* To do
Return each of the entries below precisely, with no pictures in the result.
[[ Extracted entries open ]]
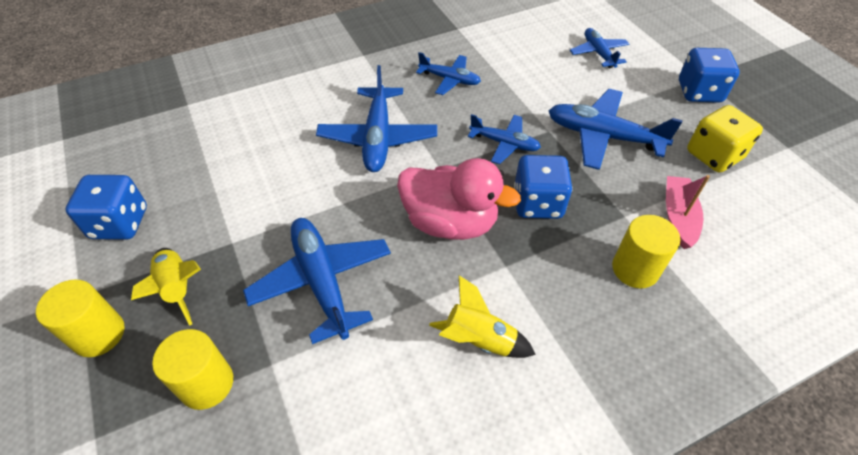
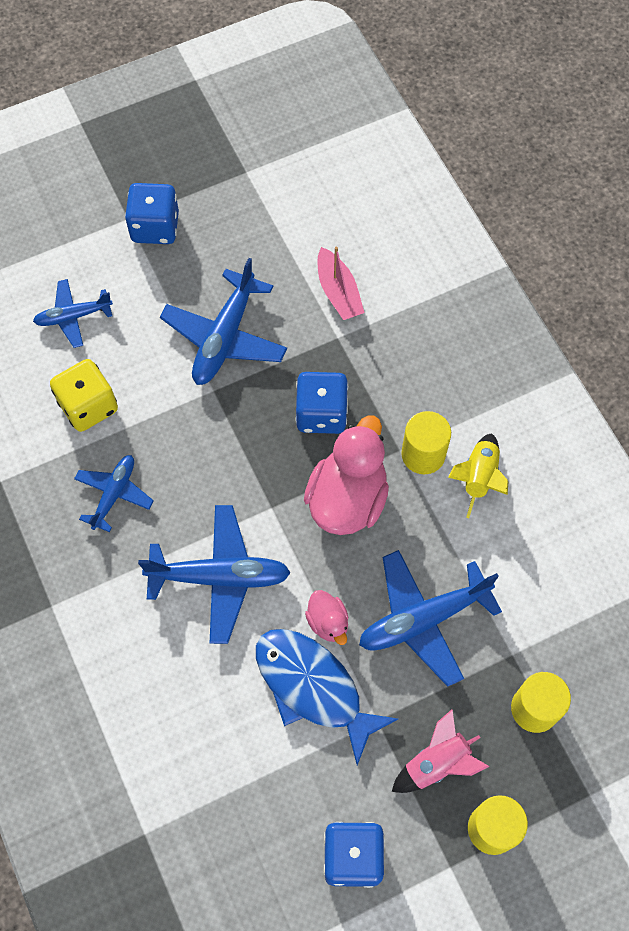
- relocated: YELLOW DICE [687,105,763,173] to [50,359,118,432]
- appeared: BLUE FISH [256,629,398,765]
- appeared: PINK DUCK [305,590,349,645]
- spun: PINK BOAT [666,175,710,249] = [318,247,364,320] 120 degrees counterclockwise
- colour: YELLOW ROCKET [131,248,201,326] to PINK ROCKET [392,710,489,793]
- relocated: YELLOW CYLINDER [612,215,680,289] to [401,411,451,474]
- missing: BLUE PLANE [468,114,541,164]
[[ Extracted entries closed ]]
* Final answer
- relocated: YELLOW DICE [687,105,763,173] to [50,359,118,432]
- appeared: BLUE FISH [256,629,398,765]
- appeared: PINK DUCK [305,590,349,645]
- spun: PINK BOAT [666,175,710,249] = [318,247,364,320] 120 degrees counterclockwise
- colour: YELLOW ROCKET [131,248,201,326] to PINK ROCKET [392,710,489,793]
- relocated: YELLOW CYLINDER [612,215,680,289] to [401,411,451,474]
- missing: BLUE PLANE [468,114,541,164]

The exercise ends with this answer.